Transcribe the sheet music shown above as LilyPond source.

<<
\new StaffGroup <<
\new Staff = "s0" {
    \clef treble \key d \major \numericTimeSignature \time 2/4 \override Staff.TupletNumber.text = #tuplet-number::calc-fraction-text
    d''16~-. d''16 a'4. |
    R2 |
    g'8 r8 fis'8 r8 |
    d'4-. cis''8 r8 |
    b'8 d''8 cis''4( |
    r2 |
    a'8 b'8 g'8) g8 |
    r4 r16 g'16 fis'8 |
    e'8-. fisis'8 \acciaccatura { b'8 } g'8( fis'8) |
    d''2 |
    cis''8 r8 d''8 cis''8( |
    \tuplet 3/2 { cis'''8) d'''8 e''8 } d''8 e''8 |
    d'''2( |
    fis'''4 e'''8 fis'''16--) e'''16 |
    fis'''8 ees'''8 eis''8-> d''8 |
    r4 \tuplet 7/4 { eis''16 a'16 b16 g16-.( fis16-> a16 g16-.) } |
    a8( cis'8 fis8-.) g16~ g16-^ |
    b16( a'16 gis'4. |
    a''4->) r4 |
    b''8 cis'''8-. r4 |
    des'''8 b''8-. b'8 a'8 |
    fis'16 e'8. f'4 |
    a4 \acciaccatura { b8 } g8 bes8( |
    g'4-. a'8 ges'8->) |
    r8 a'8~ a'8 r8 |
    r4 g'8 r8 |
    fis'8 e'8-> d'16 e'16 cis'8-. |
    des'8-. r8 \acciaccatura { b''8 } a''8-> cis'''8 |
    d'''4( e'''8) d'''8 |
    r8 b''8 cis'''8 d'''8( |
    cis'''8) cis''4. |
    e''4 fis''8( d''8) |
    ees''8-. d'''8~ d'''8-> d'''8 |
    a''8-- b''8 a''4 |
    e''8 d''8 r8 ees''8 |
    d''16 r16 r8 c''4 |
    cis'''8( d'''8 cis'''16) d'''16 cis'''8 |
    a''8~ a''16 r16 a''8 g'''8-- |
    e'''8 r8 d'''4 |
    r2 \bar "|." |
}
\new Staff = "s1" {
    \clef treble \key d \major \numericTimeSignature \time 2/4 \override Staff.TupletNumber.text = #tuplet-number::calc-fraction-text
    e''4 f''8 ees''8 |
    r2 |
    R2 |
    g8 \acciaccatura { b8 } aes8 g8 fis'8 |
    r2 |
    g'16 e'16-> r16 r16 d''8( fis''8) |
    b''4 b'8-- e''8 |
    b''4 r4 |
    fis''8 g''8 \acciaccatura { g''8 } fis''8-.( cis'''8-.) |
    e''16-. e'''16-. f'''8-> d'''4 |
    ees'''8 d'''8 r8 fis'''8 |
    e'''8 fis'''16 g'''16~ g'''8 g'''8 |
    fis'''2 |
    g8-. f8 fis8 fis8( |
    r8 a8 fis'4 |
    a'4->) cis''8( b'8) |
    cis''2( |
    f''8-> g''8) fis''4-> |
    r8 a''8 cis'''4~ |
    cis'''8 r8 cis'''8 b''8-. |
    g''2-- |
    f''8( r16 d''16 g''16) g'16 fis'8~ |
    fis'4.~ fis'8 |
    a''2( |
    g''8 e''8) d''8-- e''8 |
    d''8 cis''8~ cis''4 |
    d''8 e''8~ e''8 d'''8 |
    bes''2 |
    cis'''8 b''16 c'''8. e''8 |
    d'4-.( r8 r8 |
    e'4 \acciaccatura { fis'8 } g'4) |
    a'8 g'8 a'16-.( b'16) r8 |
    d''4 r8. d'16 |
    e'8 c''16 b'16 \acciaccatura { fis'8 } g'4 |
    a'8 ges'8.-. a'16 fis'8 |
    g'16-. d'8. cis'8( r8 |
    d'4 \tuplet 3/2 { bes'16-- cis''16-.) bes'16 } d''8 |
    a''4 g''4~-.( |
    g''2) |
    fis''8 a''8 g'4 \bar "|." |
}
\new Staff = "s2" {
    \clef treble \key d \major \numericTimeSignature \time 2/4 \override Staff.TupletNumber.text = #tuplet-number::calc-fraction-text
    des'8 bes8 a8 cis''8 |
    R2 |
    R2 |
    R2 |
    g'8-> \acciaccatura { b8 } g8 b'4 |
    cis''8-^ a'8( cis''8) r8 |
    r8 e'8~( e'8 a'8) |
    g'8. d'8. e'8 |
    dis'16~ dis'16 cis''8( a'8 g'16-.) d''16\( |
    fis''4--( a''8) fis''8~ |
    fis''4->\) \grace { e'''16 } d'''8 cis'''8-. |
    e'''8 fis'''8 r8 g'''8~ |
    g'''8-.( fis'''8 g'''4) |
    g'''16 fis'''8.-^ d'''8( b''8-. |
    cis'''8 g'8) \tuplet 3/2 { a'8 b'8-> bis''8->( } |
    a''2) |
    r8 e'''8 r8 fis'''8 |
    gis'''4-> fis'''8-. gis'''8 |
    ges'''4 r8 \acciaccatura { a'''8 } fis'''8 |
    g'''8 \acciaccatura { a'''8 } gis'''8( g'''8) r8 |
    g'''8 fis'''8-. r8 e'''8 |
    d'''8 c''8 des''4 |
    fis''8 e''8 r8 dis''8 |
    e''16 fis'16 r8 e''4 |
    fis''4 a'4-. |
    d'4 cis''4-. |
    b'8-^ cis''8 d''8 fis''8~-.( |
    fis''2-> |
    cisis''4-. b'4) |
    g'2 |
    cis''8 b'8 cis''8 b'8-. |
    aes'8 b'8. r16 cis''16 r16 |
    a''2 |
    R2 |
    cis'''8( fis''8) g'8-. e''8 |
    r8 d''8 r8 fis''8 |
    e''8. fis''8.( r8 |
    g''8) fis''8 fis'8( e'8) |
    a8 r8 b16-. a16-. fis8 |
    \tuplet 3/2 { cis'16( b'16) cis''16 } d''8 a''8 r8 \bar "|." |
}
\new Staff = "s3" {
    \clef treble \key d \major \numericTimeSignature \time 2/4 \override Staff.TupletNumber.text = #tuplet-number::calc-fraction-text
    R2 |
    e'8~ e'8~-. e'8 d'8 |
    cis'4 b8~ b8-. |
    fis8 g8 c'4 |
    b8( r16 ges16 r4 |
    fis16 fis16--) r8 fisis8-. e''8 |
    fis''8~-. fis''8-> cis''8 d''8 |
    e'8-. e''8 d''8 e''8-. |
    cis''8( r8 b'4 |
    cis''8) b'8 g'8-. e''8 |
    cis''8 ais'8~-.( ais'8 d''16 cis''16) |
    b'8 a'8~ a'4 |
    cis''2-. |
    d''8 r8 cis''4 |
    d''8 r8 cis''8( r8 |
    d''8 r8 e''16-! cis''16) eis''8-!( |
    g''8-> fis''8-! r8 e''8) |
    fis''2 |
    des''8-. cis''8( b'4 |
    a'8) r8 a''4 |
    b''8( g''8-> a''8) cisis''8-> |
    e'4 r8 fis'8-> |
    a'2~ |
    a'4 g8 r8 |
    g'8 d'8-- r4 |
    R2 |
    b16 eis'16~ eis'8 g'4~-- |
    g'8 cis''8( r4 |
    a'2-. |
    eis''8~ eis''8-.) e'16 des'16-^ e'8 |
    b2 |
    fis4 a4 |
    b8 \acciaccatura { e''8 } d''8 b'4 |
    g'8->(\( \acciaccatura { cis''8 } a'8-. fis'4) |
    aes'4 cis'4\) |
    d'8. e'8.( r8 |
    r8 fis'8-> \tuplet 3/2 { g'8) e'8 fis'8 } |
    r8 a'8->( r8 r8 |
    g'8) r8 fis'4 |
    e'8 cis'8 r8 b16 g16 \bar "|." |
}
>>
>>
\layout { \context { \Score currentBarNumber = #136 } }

■ YOUR INSTRUCTIONS:
Pull out each line of the items above that contains the string "acciaccatura". Count only matches with the same capitalization.

■ ANSWER FOR THE TASK:
    e'8-. fisis'8 \acciaccatura { b'8 } g'8( fis'8) |
    a4 \acciaccatura { b8 } g8 bes8( |
    des'8-. r8 \acciaccatura { b''8 } a''8-> cis'''8 |
    g8 \acciaccatura { b8 } aes8 g8 fis'8 |
    fis''8 g''8 \acciaccatura { g''8 } fis''8-.( cis'''8-.) |
    e'4 \acciaccatura { fis'8 } g'4) |
    e'8 c''16 b'16 \acciaccatura { fis'8 } g'4 |
    g'8-> \acciaccatura { b8 } g8 b'4 |
    ges'''4 r8 \acciaccatura { a'''8 } fis'''8 |
    g'''8 \acciaccatura { a'''8 } gis'''8( g'''8) r8 |
    b8 \acciaccatura { e''8 } d''8 b'4 |
    g'8->(\( \acciaccatura { cis''8 } a'8-. fis'4) |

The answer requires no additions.